**DATASET SECTION:**

------------------------------------------------

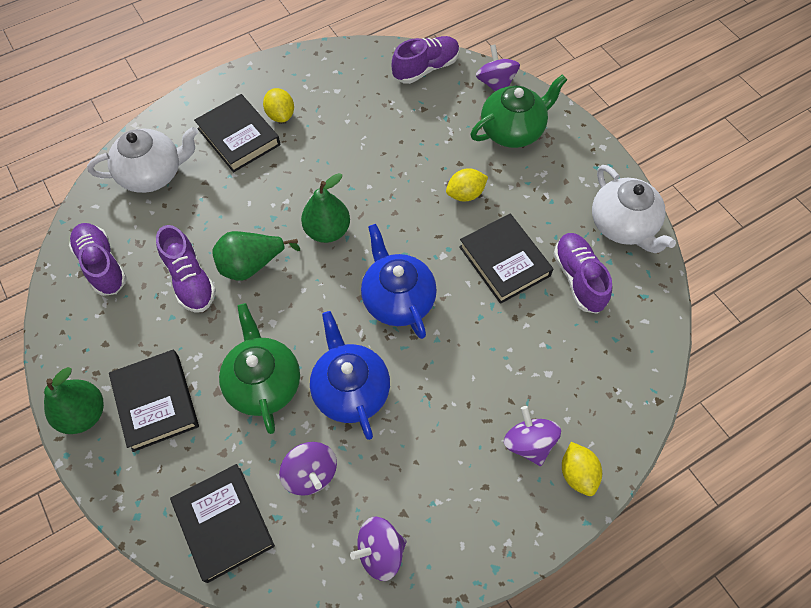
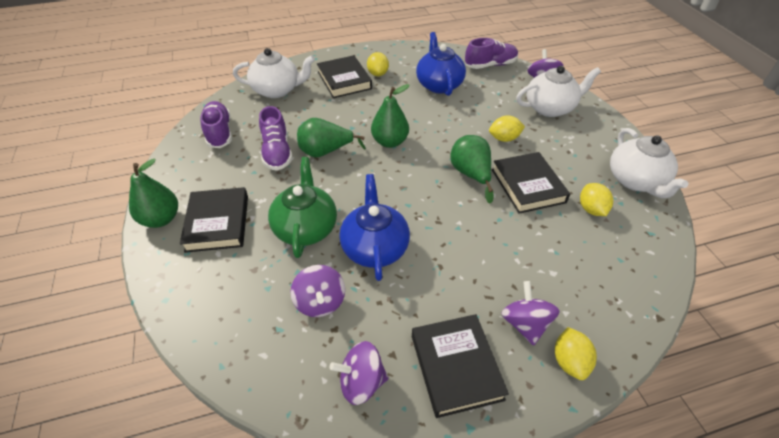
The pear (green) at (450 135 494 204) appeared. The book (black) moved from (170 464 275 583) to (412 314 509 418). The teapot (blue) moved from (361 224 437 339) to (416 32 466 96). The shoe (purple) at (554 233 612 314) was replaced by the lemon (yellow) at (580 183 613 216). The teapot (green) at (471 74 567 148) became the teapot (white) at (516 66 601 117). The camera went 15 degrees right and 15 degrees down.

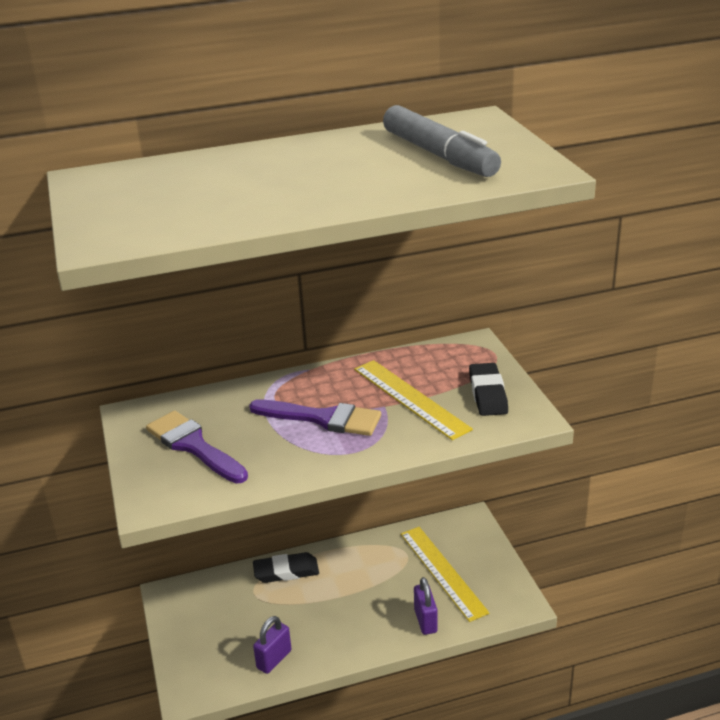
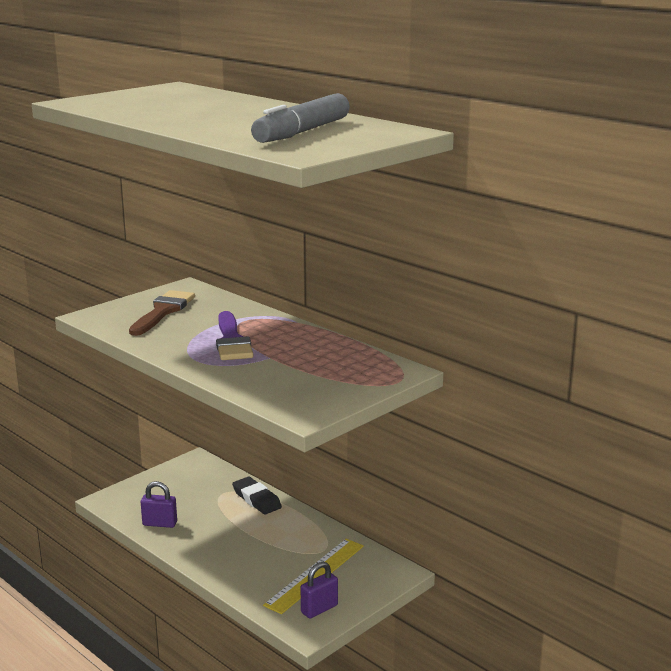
The ruler (yellow) at (354 360 473 440) disappeared. The eraser (black) at (469 363 508 416) disappeared. The padlock (purple) moved from (414 577 438 635) to (301 562 338 619). The brush (purple) at (146 411 248 484) became the brush (brown) at (129 290 195 336). The camera went 60 degrees right and 10 degrees down.

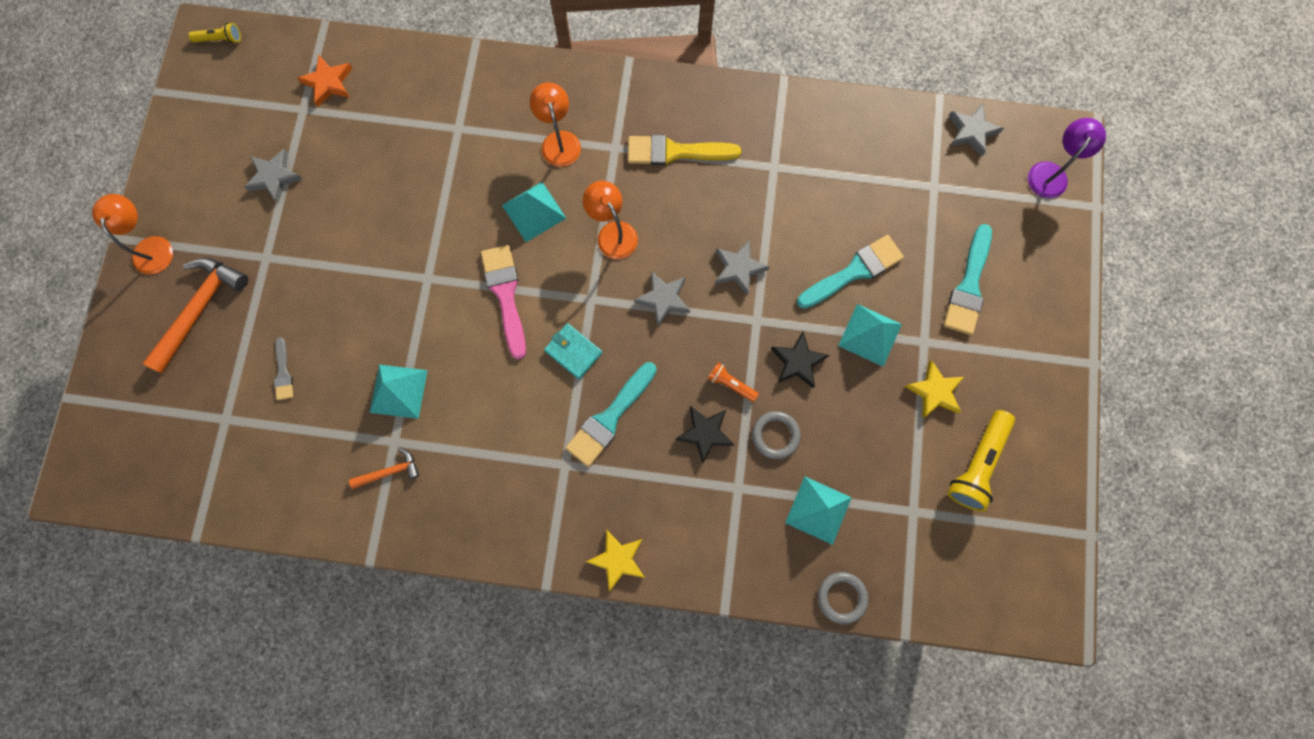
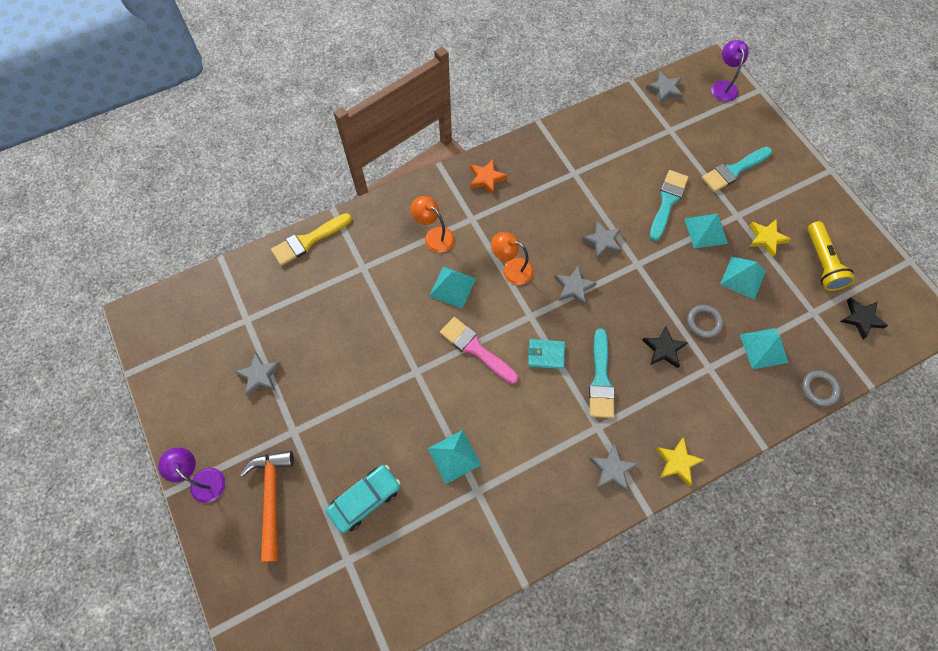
The flashlight (yellow) at (188 23 241 44) disappeared. The hammer (orange) at (349 448 419 489) disappeared. The flashlight (orange) at (708 363 759 402) disappeared. The star (grey) at (590 444 638 492) appeared. The pyramid (turquoise) at (720 256 766 300) appeared. The star (orange) moved from (297 55 352 107) to (470 159 508 195). The brush (yellow) moved from (628 135 741 165) to (271 213 352 266). The star (black) moved from (771 332 829 388) to (840 297 888 339). The brush (grey) at (274 337 293 400) was replaced by the car (turquoise) at (326 465 401 533). The lamp (orange) at (92 194 173 275) became the lamp (purple) at (158 447 225 503). The brush (turquoise) at (943 224 992 335) turned 75 degrees clockwise. The camera went 35 degrees left and 10 degrees down.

------------------------------------------------

**PROMPT:**
Write out all of the data above exactly, without any of its pictures.

**TASK RESULT:**
The pear (green) at (450 135 494 204) appeared. The book (black) moved from (170 464 275 583) to (412 314 509 418). The teapot (blue) moved from (361 224 437 339) to (416 32 466 96). The shoe (purple) at (554 233 612 314) was replaced by the lemon (yellow) at (580 183 613 216). The teapot (green) at (471 74 567 148) became the teapot (white) at (516 66 601 117). The camera went 15 degrees right and 15 degrees down.

The ruler (yellow) at (354 360 473 440) disappeared. The eraser (black) at (469 363 508 416) disappeared. The padlock (purple) moved from (414 577 438 635) to (301 562 338 619). The brush (purple) at (146 411 248 484) became the brush (brown) at (129 290 195 336). The camera went 60 degrees right and 10 degrees down.

The flashlight (yellow) at (188 23 241 44) disappeared. The hammer (orange) at (349 448 419 489) disappeared. The flashlight (orange) at (708 363 759 402) disappeared. The star (grey) at (590 444 638 492) appeared. The pyramid (turquoise) at (720 256 766 300) appeared. The star (orange) moved from (297 55 352 107) to (470 159 508 195). The brush (yellow) moved from (628 135 741 165) to (271 213 352 266). The star (black) moved from (771 332 829 388) to (840 297 888 339). The brush (grey) at (274 337 293 400) was replaced by the car (turquoise) at (326 465 401 533). The lamp (orange) at (92 194 173 275) became the lamp (purple) at (158 447 225 503). The brush (turquoise) at (943 224 992 335) turned 75 degrees clockwise. The camera went 35 degrees left and 10 degrees down.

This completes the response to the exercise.